● **TASK DESCRIPTION**: For the word "tile", count the lines in the records below that include it and give only that number.

● **INPUT RECORDS**:
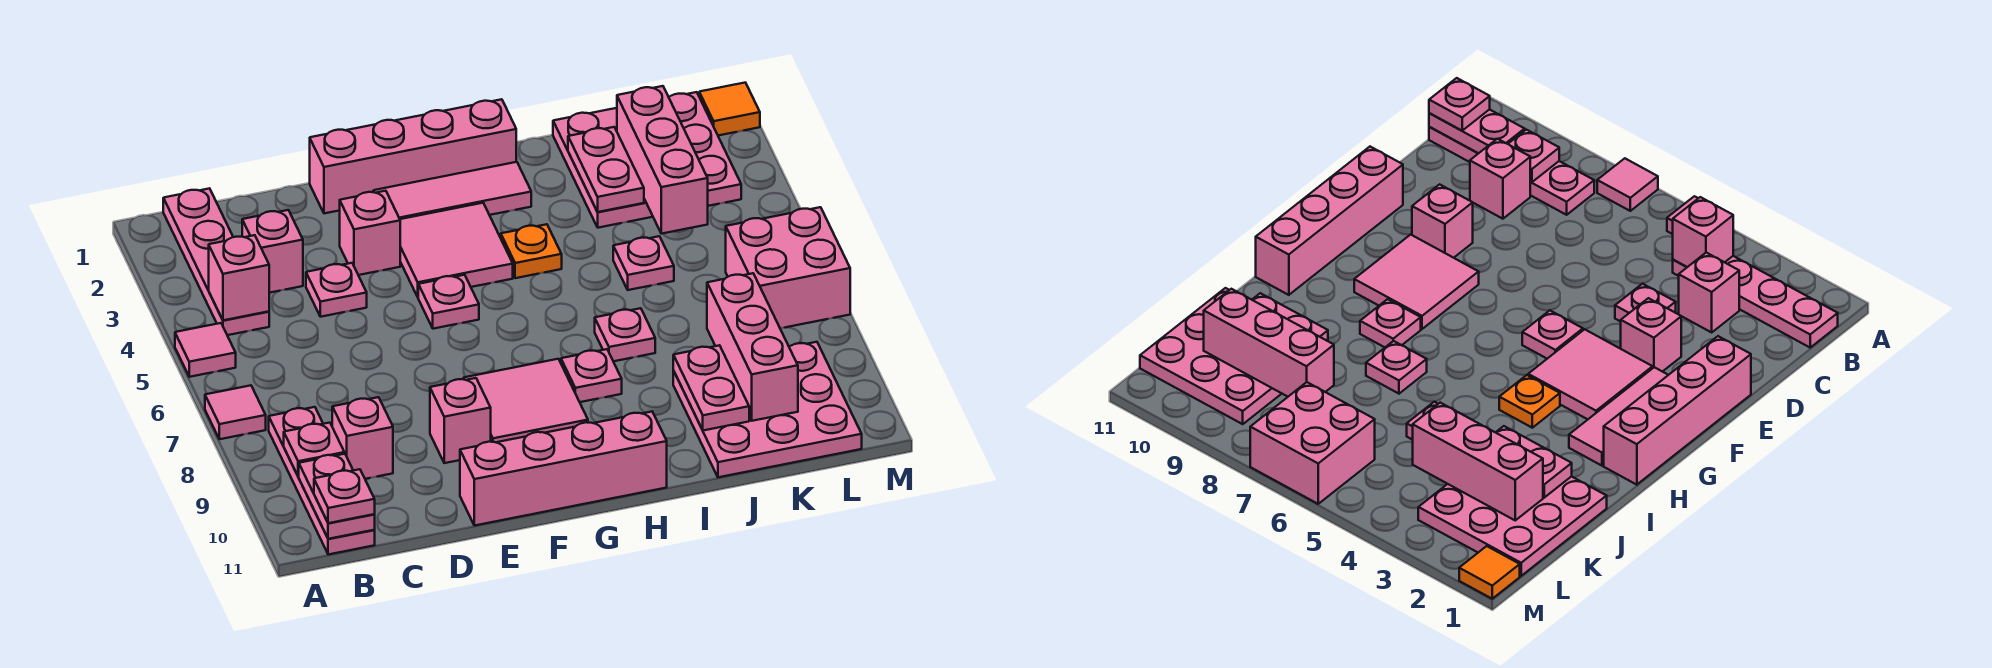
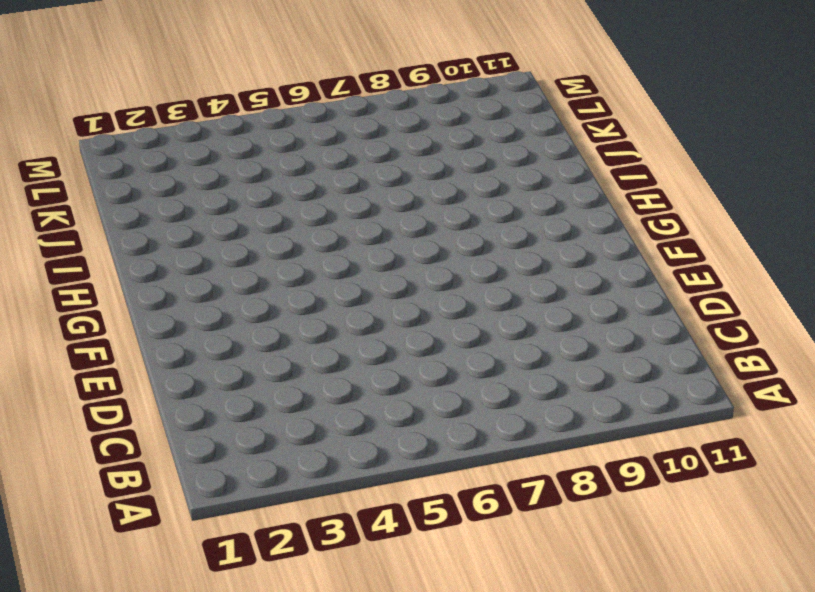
none -> pink tile A5 level 1
none -> pink tile A7 level 1
none -> pink plate B1:B4 level 1
none -> pink plate B8:B11 level 1

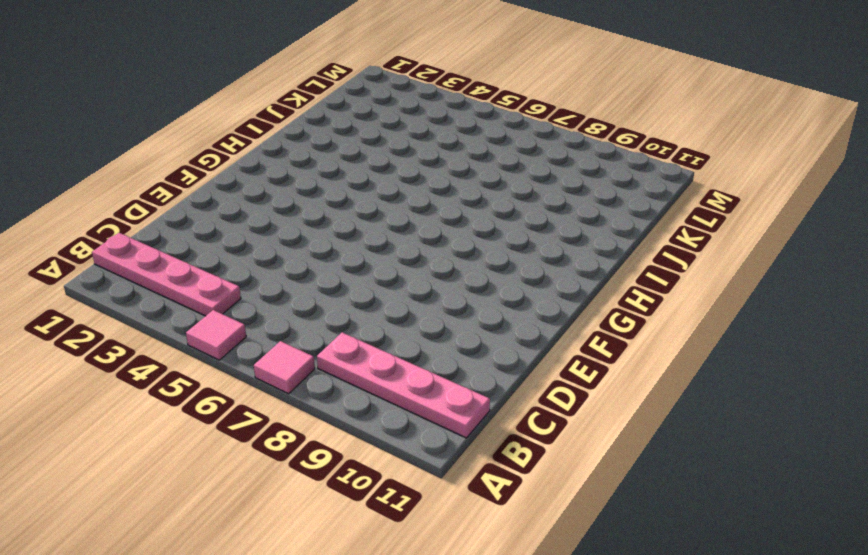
none -> pink brick C3 level 1
none -> pink brick C9 level 1
none -> pink plate D4 level 1
none -> pink brick E1:H1 level 1

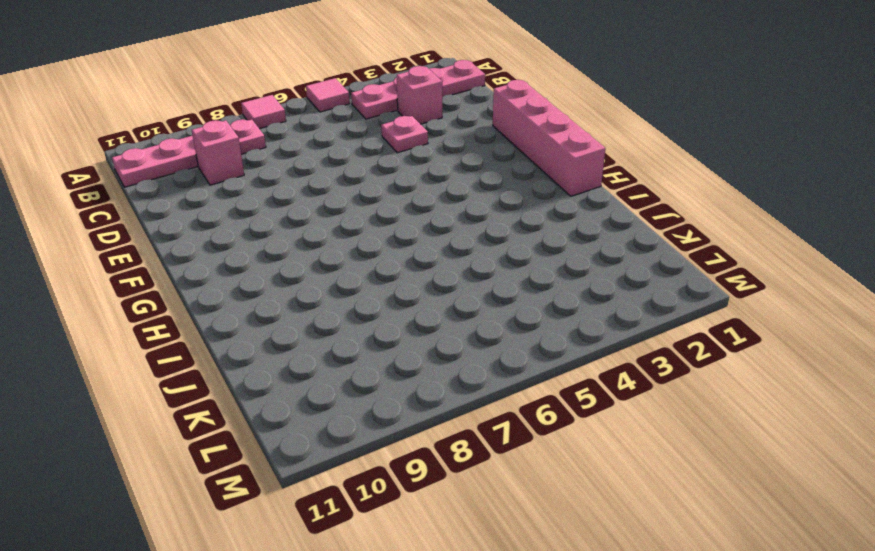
none -> pink brick E3 level 1
none -> pink brick E9 level 1
none -> pink brick E11:H11 level 1
none -> pink tile F2:H2 level 1

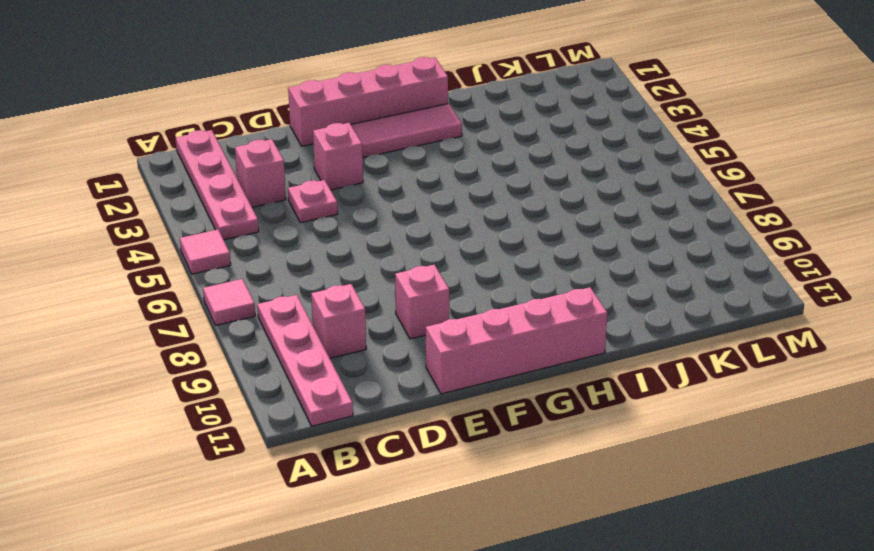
none -> pink tile F3:G4 level 1
none -> pink plate F5 level 1
none -> pink tile F8:G9 level 1
none -> orange plate H4 level 1

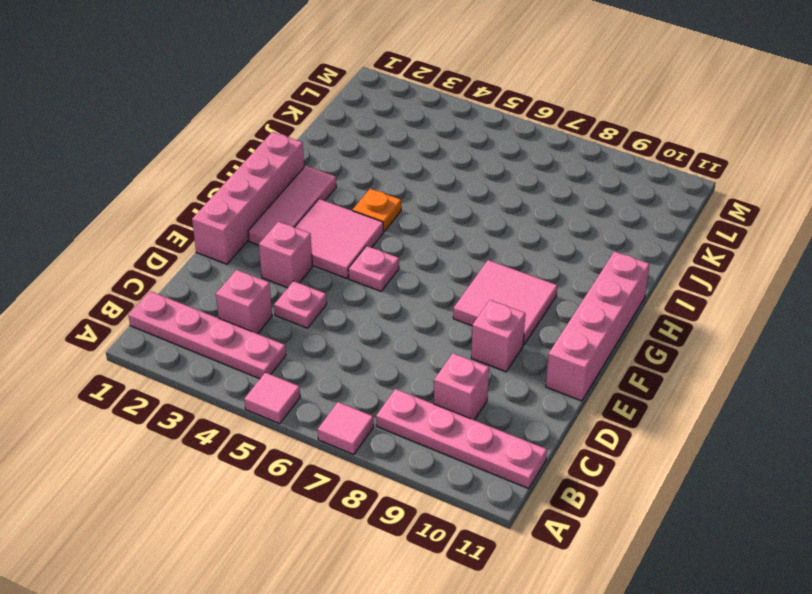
none -> pink plate H8 level 1
none -> pink plate I7 level 1
none -> pink plate J1:L3 level 1
none -> pink plate J5 level 1

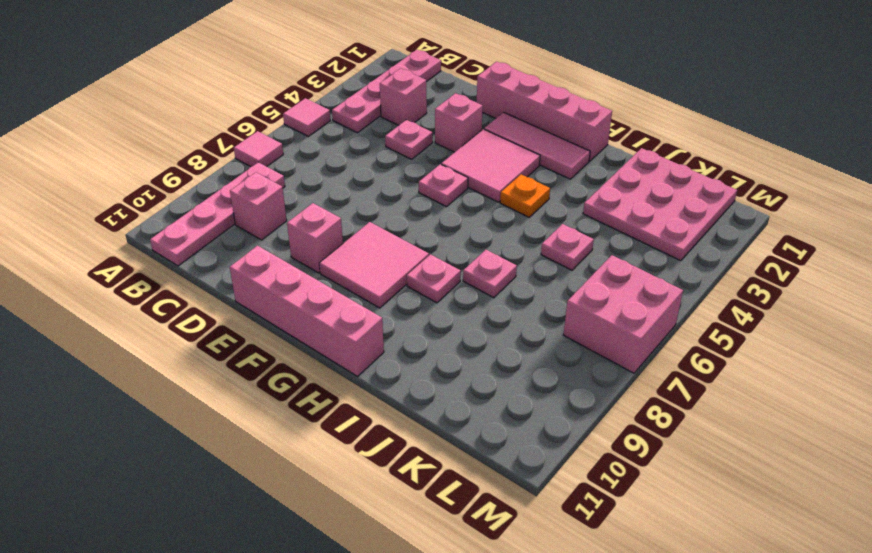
none -> pink plate J9:L11 level 1
none -> orange tile M1 level 1
none -> pink brick B4 level 2
none -> pink plate B9 level 2

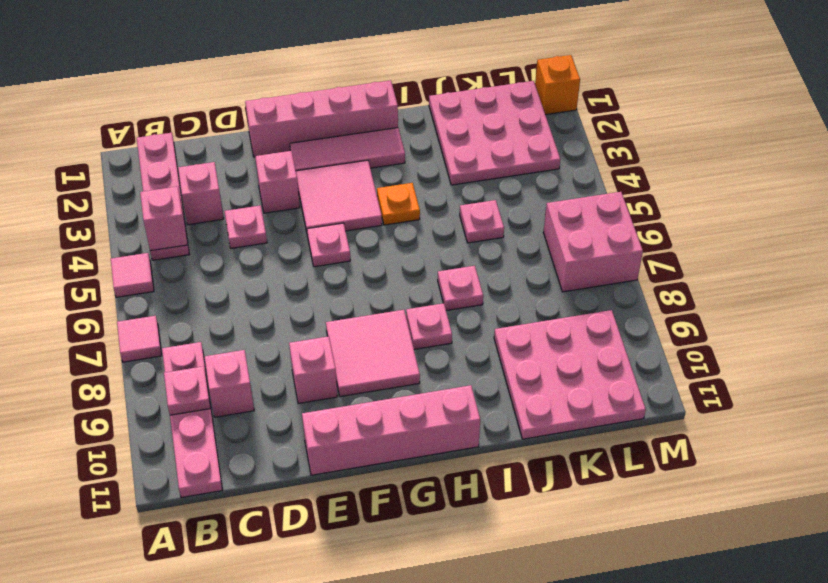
orange brick M1 level 1 -> orange tile M1 level 1
none -> pink plate B10:B11 level 2
none -> pink plate J2:J3 level 2
none -> pink plate J9:J10 level 2
none -> pink brick K2:K4 level 2

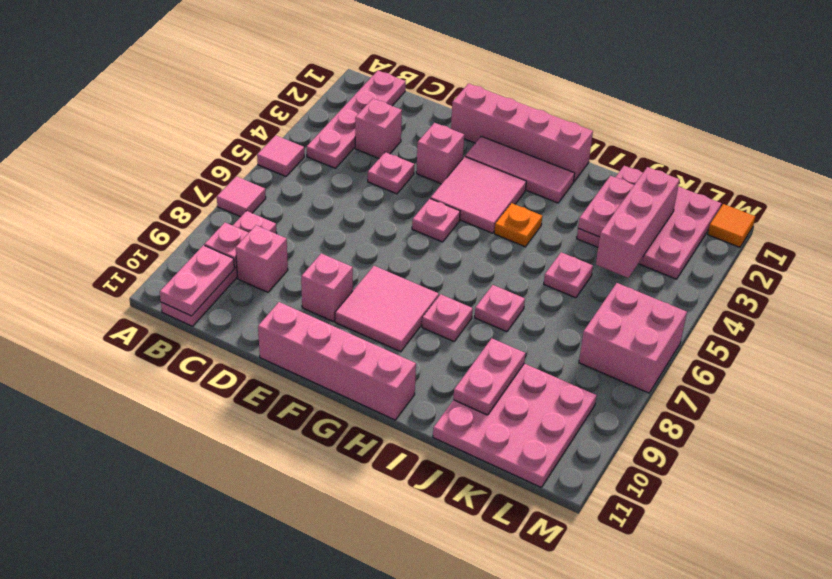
none -> pink brick B4 level 2
none -> pink brick K8:K10 level 2
none -> pink plate B11 level 3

● **COMPLETED TASK**: 7